§ **GIVEN DATA**:
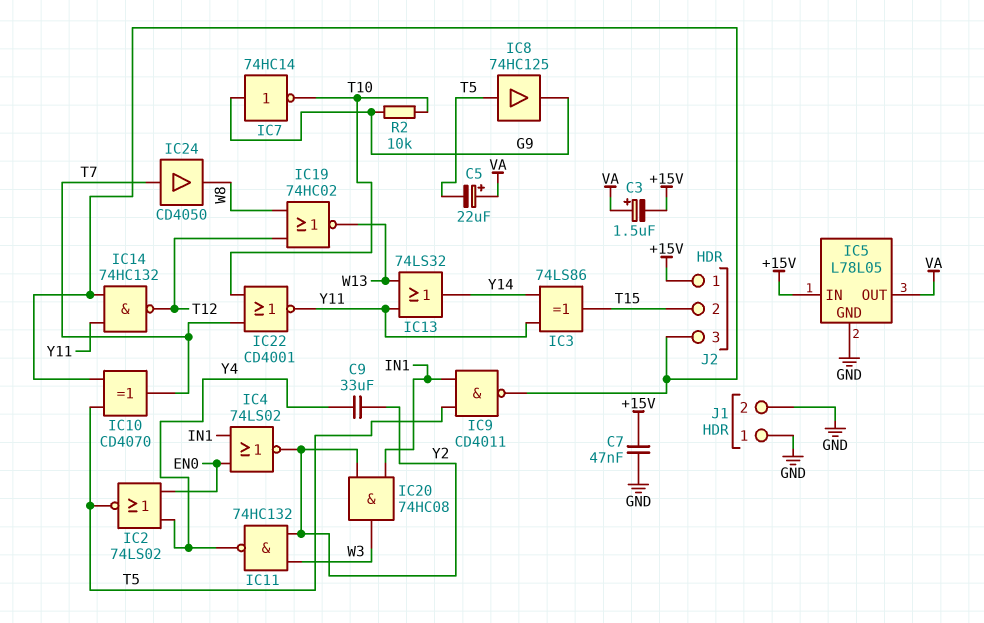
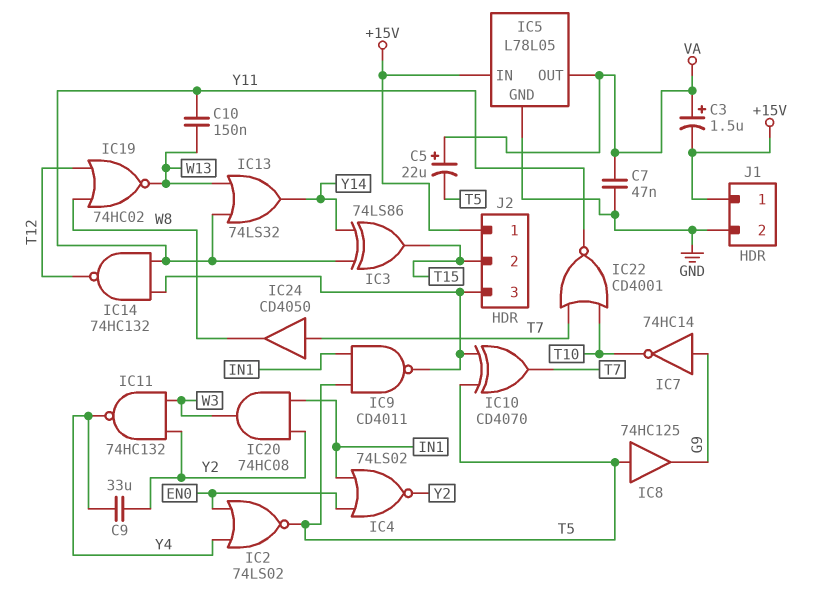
C7: 47nF (+15V, GND) -> 47nF (GND, VA)
C10: none -> 150nF (W13, Y11)
J1 pin 1: GND -> +15V
R2: 10k (G9, T10) -> none

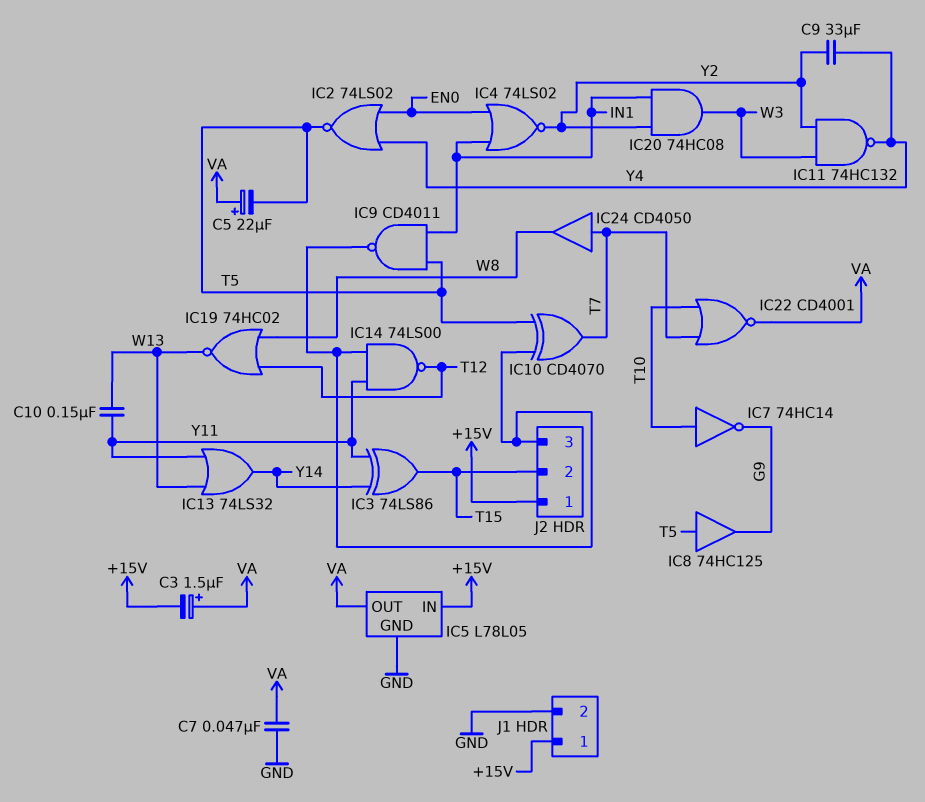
IC7: NOT 74HC14 (in G9, out T10) -> NOT 74HC14 (in T10, out G9)
IC14: NAND 74HC132 (in J2/3, in Y11, out T12) -> NAND 74LS00 (in J2/3, in Y11, out T12)
IC22: NOR CD4001 (in T7, in T10, out Y11) -> NOR CD4001 (in T7, in T10, out VA)

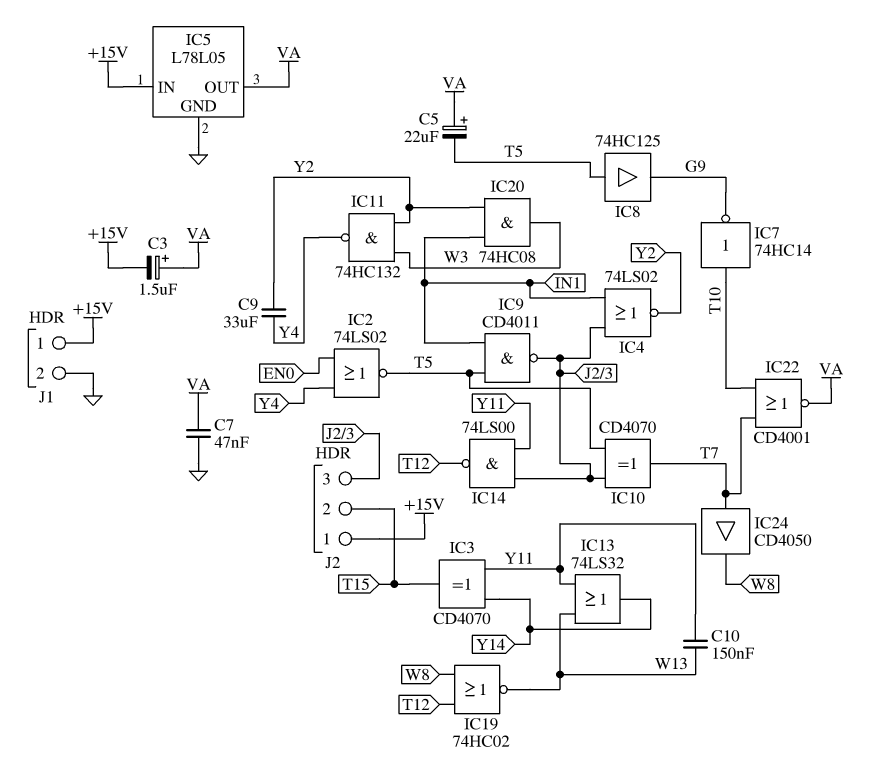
IC3: XOR 74LS86 (in Y11, in Y14, out T15) -> XOR CD4070 (in Y11, in Y14, out T15)
IC4: NOR 74LS02 (in EN0, in IN1, out Y2) -> NOR 74LS02 (in IN1, in J2/3, out Y2)

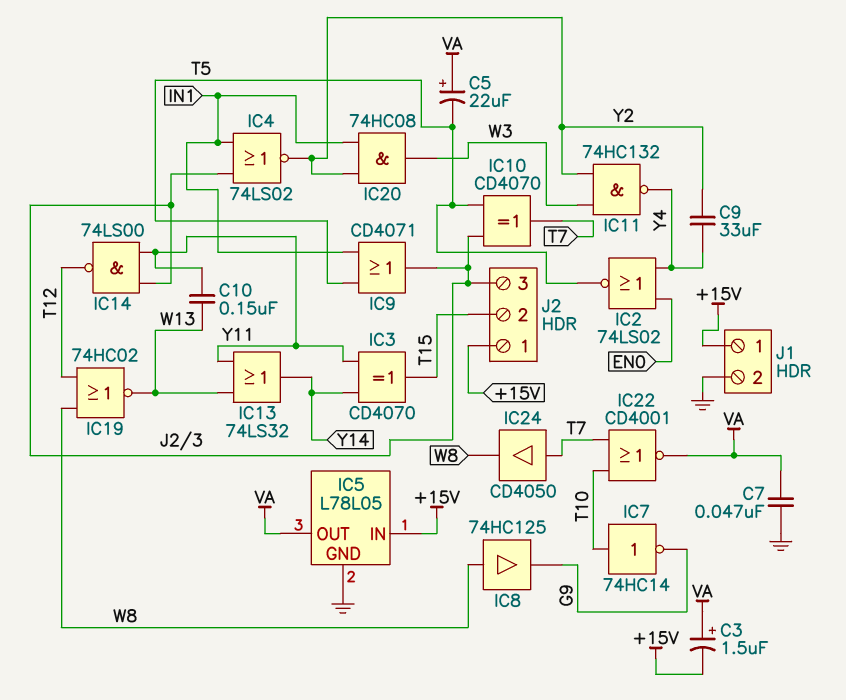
IC8: buffer 74HC125 (in T5, out G9) -> buffer 74HC125 (in W8, out G9)
IC9: NAND CD4011 (in IN1, in T5, out J2/3) -> OR CD4071 (in IN1, in T5, out J2/3)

§ **WORK INSTRUCTIONS**:
With pictures left out, transcribe each line from the one containing "IC7: NOT 74HC14" through the end of the data, both ends included.

§ **OUTPUT FOR THIS TASK**:
IC7: NOT 74HC14 (in G9, out T10) -> NOT 74HC14 (in T10, out G9)
IC14: NAND 74HC132 (in J2/3, in Y11, out T12) -> NAND 74LS00 (in J2/3, in Y11, out T12)
IC22: NOR CD4001 (in T7, in T10, out Y11) -> NOR CD4001 (in T7, in T10, out VA)

IC3: XOR 74LS86 (in Y11, in Y14, out T15) -> XOR CD4070 (in Y11, in Y14, out T15)
IC4: NOR 74LS02 (in EN0, in IN1, out Y2) -> NOR 74LS02 (in IN1, in J2/3, out Y2)

IC8: buffer 74HC125 (in T5, out G9) -> buffer 74HC125 (in W8, out G9)
IC9: NAND CD4011 (in IN1, in T5, out J2/3) -> OR CD4071 (in IN1, in T5, out J2/3)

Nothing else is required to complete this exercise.